* Work instruction
Your answer must be an exact copy of the listing, with the images left out.

* Records provided
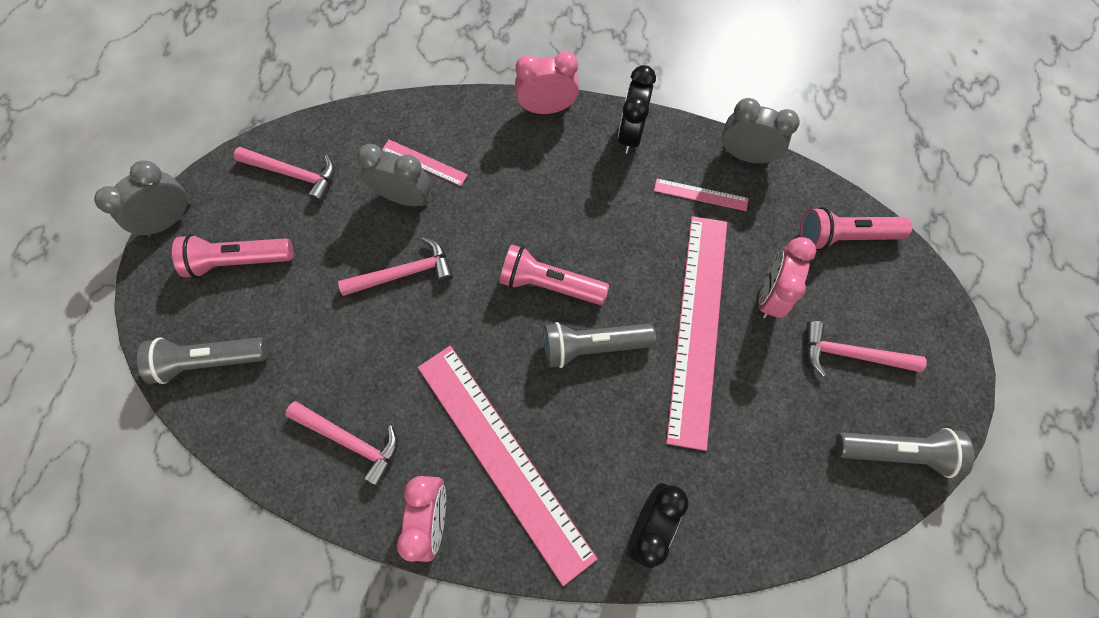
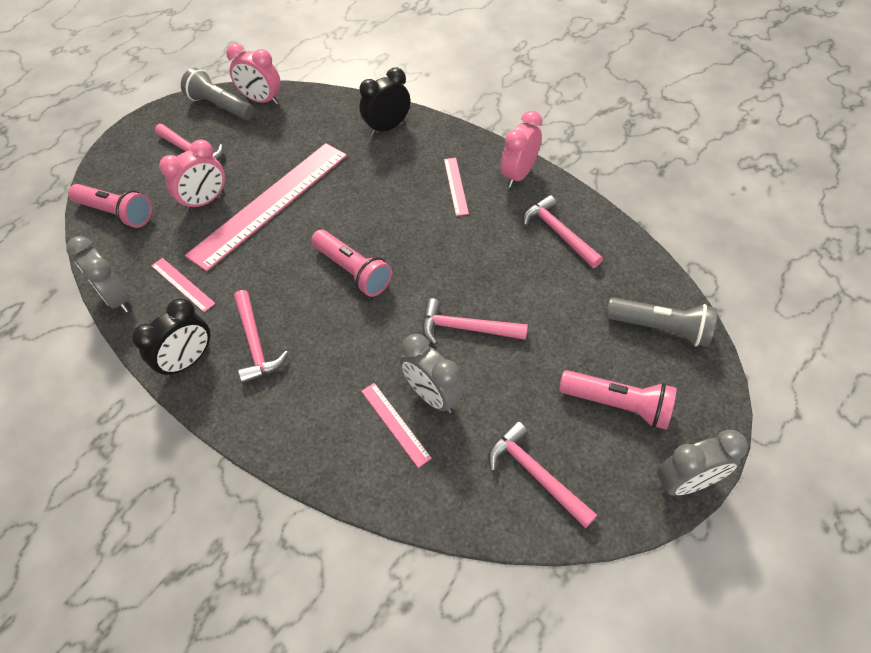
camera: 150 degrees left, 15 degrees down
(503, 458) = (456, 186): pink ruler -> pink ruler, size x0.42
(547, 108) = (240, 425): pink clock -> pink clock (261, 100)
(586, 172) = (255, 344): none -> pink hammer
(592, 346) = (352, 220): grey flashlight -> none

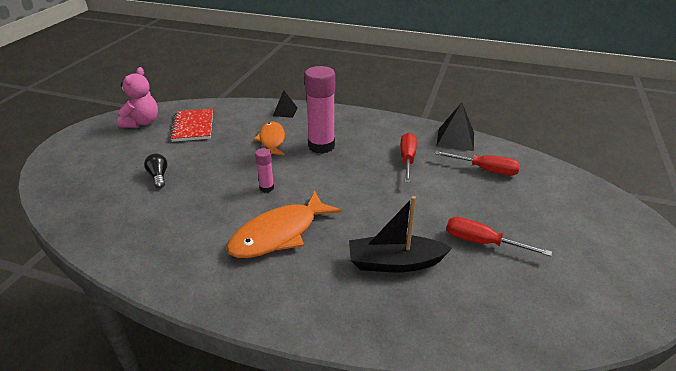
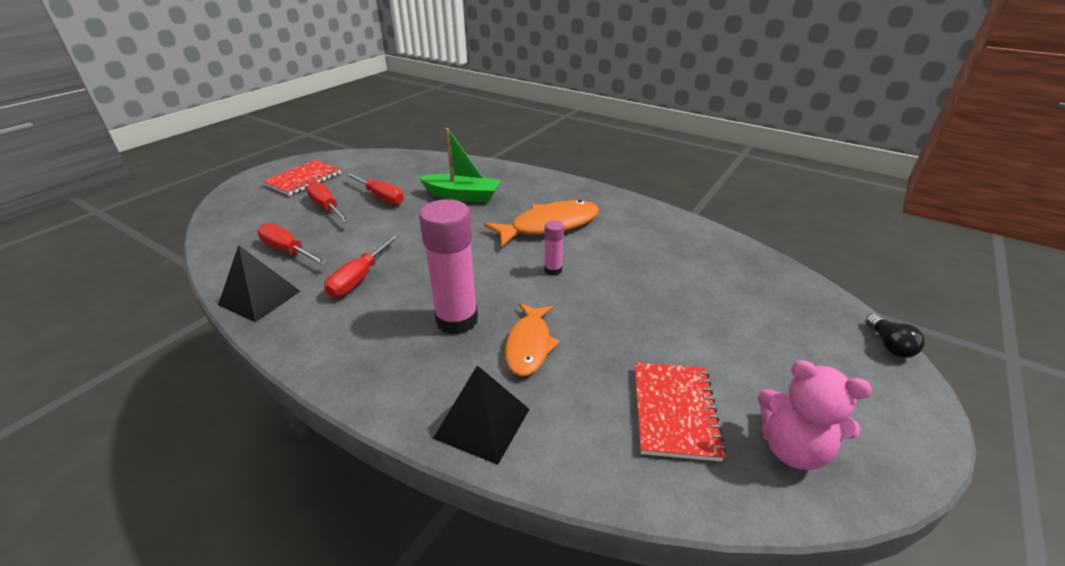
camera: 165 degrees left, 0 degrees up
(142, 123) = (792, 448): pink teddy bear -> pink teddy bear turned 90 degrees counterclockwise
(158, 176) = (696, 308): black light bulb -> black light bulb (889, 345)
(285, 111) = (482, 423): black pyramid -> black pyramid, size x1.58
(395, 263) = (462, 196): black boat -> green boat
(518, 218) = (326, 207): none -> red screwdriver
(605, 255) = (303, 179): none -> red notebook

* Answer to the exercise
camera: 150 degrees left, 15 degrees down
(503, 458) = (456, 186): pink ruler -> pink ruler, size x0.42
(547, 108) = (240, 425): pink clock -> pink clock (261, 100)
(586, 172) = (255, 344): none -> pink hammer
(592, 346) = (352, 220): grey flashlight -> none

camera: 165 degrees left, 0 degrees up
(142, 123) = (792, 448): pink teddy bear -> pink teddy bear turned 90 degrees counterclockwise
(158, 176) = (696, 308): black light bulb -> black light bulb (889, 345)
(285, 111) = (482, 423): black pyramid -> black pyramid, size x1.58
(395, 263) = (462, 196): black boat -> green boat
(518, 218) = (326, 207): none -> red screwdriver
(605, 255) = (303, 179): none -> red notebook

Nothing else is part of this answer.